PROBLEM DESCRIPTION ->
Starting at the line that contains "[(518,16),(526,23),(526,0),(514,0),(508,7),(518,16)]" and ending at the final line of the entries below, write out each line exactly as it appears, but omit the pictures.

▬▬▬▬▬▬

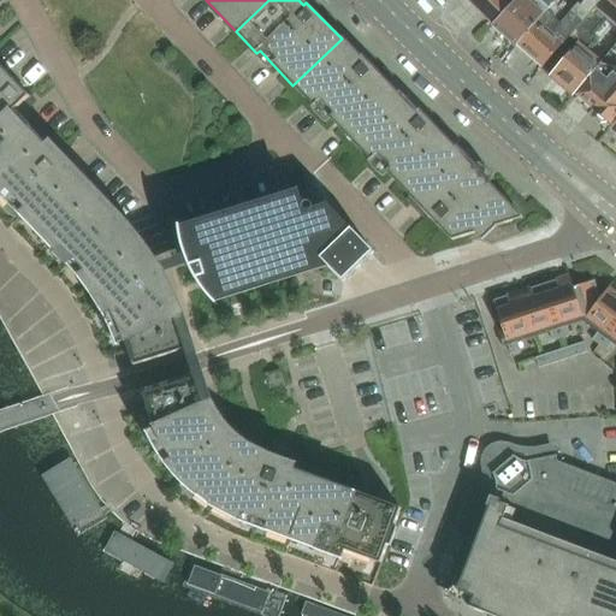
[(469,0),(495,25),(517,0),(469,0)]
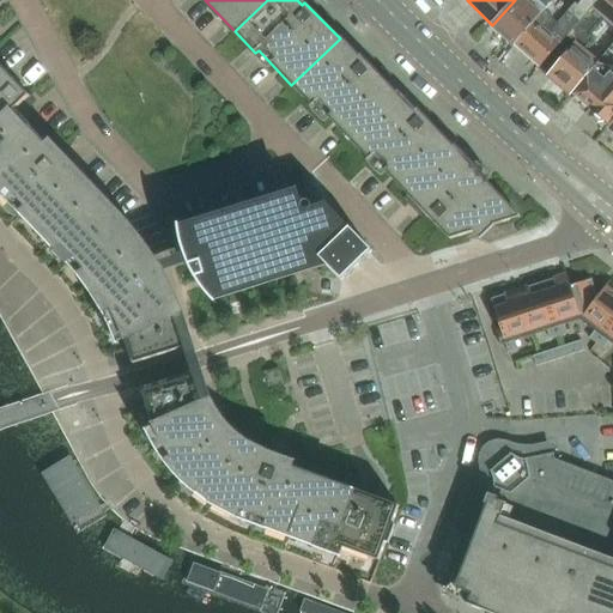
[(510,41),(515,46),(522,36),(553,0),(515,0),(492,25),(497,29),(495,31),(508,43),(510,41)]
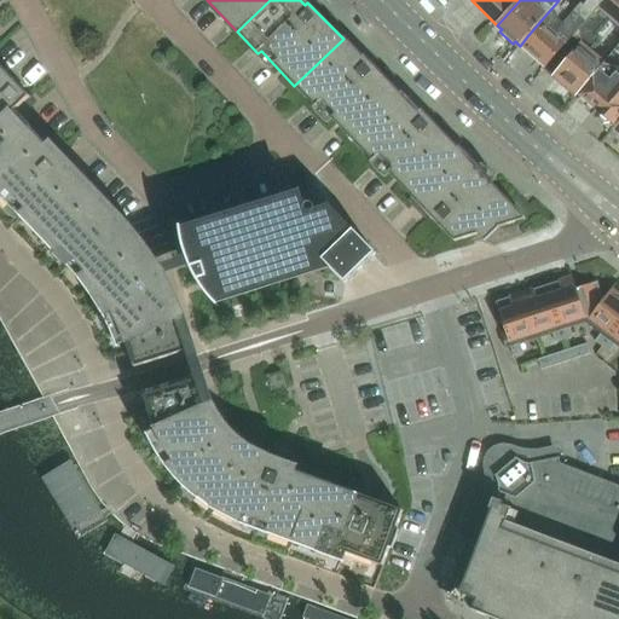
[(597,9),(603,0),(559,0),(527,36),(520,46),(545,68),(553,59),(597,9)]
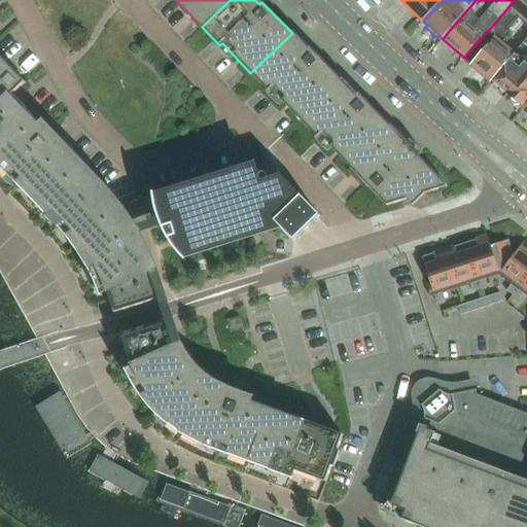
[(518,16),(526,23),(526,0),(514,0),(508,7),(518,16)]
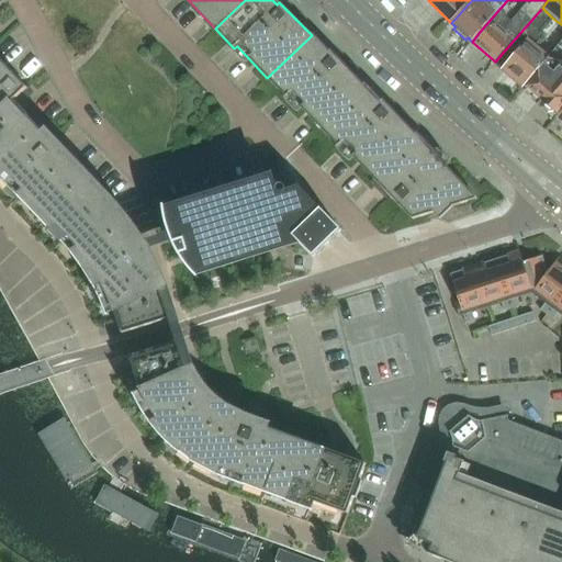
[(502,54),(495,62),(513,77),(513,80),(518,83),(521,83),(525,87),(531,78),(549,57),(535,46),(543,36),(539,33),(552,18),(542,8),(502,54)]
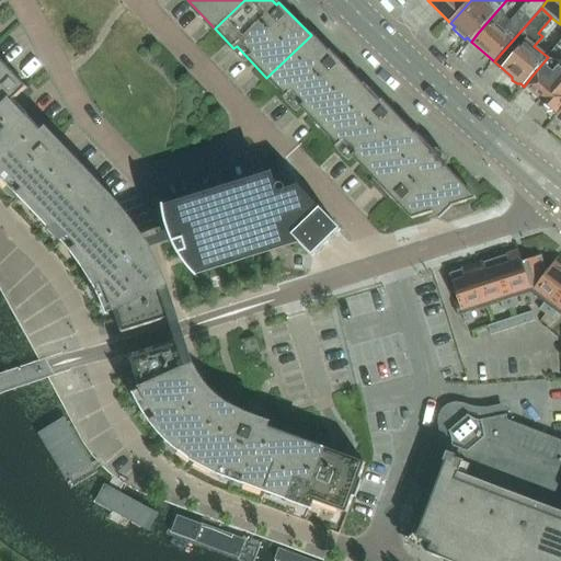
[(266,78),(286,98),(288,95),(319,127),(363,84),(331,52),(328,54),(311,35),(266,78)]
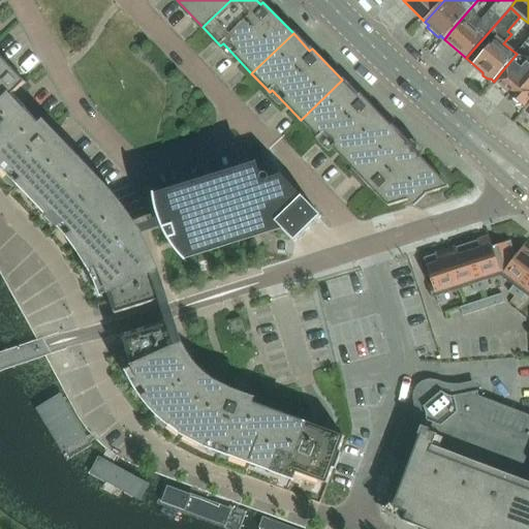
[(528,103),(528,39),(517,54),(500,73),(494,82),(509,95),(508,95),(511,98),(512,102),(517,105),(521,105),(524,109),(525,107),(528,103)]
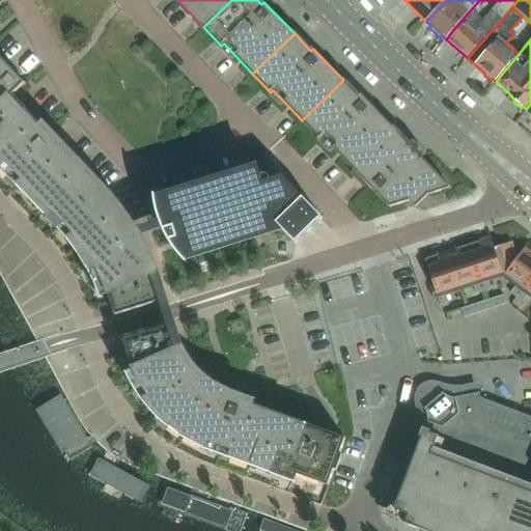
[(0,139),(28,112),(17,101),(26,92),(21,87),(25,84),(25,85),(26,84),(0,56),(0,139)]
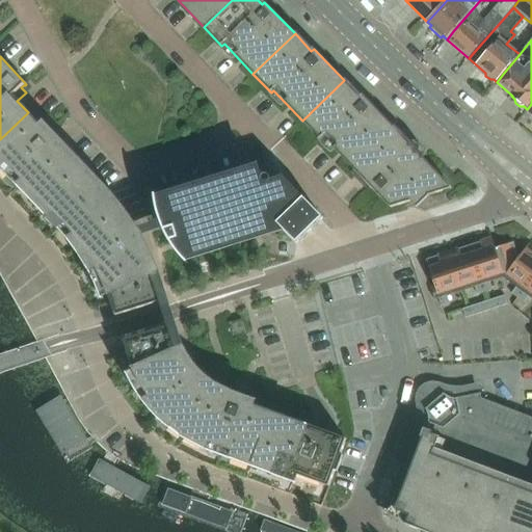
[(344,80),(302,121),(320,139),(322,136),(351,167),(394,127),(363,95),(361,98),(344,80)]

▬▬▬▬▬▬

COMPLETED EXERCISE ->
[(518,16),(526,23),(526,0),(514,0),(508,7),(518,16)]
[(502,54),(495,62),(513,77),(513,80),(518,83),(521,83),(525,87),(531,78),(549,57),(535,46),(543,36),(539,33),(552,18),(542,8),(502,54)]
[(266,78),(286,98),(288,95),(319,127),(363,84),(331,52),(328,54),(311,35),(266,78)]
[(528,103),(528,39),(517,54),(500,73),(494,82),(509,95),(508,95),(511,98),(512,102),(517,105),(521,105),(524,109),(525,107),(528,103)]
[(0,139),(28,112),(17,101),(26,92),(21,87),(25,84),(25,85),(26,84),(0,56),(0,139)]
[(344,80),(302,121),(320,139),(322,136),(351,167),(394,127),(363,95),(361,98),(344,80)]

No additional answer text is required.